Data items:
Segment Open
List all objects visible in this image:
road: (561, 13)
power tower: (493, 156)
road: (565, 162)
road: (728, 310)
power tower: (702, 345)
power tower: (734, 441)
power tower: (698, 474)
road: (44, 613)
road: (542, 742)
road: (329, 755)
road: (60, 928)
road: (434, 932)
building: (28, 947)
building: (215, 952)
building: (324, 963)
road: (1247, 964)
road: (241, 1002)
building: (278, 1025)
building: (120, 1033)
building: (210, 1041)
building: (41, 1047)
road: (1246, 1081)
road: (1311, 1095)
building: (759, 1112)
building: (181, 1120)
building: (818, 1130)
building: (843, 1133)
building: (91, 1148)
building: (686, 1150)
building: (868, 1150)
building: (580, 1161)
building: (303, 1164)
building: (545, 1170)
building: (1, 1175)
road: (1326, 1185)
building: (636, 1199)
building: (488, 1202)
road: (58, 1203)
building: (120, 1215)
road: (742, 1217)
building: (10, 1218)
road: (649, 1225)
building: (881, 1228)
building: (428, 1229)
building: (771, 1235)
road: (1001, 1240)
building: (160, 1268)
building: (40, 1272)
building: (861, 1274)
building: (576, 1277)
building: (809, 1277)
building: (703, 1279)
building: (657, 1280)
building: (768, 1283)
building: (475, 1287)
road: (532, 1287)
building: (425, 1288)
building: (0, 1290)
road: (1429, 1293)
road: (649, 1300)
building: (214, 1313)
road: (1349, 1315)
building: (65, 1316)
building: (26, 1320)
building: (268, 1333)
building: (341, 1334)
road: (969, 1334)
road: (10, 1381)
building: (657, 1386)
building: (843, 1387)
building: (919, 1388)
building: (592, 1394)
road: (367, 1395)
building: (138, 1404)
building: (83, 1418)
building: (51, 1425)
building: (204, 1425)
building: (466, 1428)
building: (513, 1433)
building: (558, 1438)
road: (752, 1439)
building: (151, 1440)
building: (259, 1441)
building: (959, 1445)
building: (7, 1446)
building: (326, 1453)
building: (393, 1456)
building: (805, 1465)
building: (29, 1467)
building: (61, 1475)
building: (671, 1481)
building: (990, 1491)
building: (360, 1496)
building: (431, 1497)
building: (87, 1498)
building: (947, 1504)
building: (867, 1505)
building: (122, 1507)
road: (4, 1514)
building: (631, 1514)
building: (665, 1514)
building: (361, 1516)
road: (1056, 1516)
Segment Closed
◆ Exercise goal:
Each record must be output exactly, with none omitted.

◆ Response to the task:
List all objects visible in this image:
road: (561, 13)
power tower: (493, 156)
road: (565, 162)
road: (728, 310)
power tower: (702, 345)
power tower: (734, 441)
power tower: (698, 474)
road: (44, 613)
road: (542, 742)
road: (329, 755)
road: (60, 928)
road: (434, 932)
building: (28, 947)
building: (215, 952)
building: (324, 963)
road: (1247, 964)
road: (241, 1002)
building: (278, 1025)
building: (120, 1033)
building: (210, 1041)
building: (41, 1047)
road: (1246, 1081)
road: (1311, 1095)
building: (759, 1112)
building: (181, 1120)
building: (818, 1130)
building: (843, 1133)
building: (91, 1148)
building: (686, 1150)
building: (868, 1150)
building: (580, 1161)
building: (303, 1164)
building: (545, 1170)
building: (1, 1175)
road: (1326, 1185)
building: (636, 1199)
building: (488, 1202)
road: (58, 1203)
building: (120, 1215)
road: (742, 1217)
building: (10, 1218)
road: (649, 1225)
building: (881, 1228)
building: (428, 1229)
building: (771, 1235)
road: (1001, 1240)
building: (160, 1268)
building: (40, 1272)
building: (861, 1274)
building: (576, 1277)
building: (809, 1277)
building: (703, 1279)
building: (657, 1280)
building: (768, 1283)
building: (475, 1287)
road: (532, 1287)
building: (425, 1288)
building: (0, 1290)
road: (1429, 1293)
road: (649, 1300)
building: (214, 1313)
road: (1349, 1315)
building: (65, 1316)
building: (26, 1320)
building: (268, 1333)
building: (341, 1334)
road: (969, 1334)
road: (10, 1381)
building: (657, 1386)
building: (843, 1387)
building: (919, 1388)
building: (592, 1394)
road: (367, 1395)
building: (138, 1404)
building: (83, 1418)
building: (51, 1425)
building: (204, 1425)
building: (466, 1428)
building: (513, 1433)
building: (558, 1438)
road: (752, 1439)
building: (151, 1440)
building: (259, 1441)
building: (959, 1445)
building: (7, 1446)
building: (326, 1453)
building: (393, 1456)
building: (805, 1465)
building: (29, 1467)
building: (61, 1475)
building: (671, 1481)
building: (990, 1491)
building: (360, 1496)
building: (431, 1497)
building: (87, 1498)
building: (947, 1504)
building: (867, 1505)
building: (122, 1507)
road: (4, 1514)
building: (631, 1514)
building: (665, 1514)
building: (361, 1516)
road: (1056, 1516)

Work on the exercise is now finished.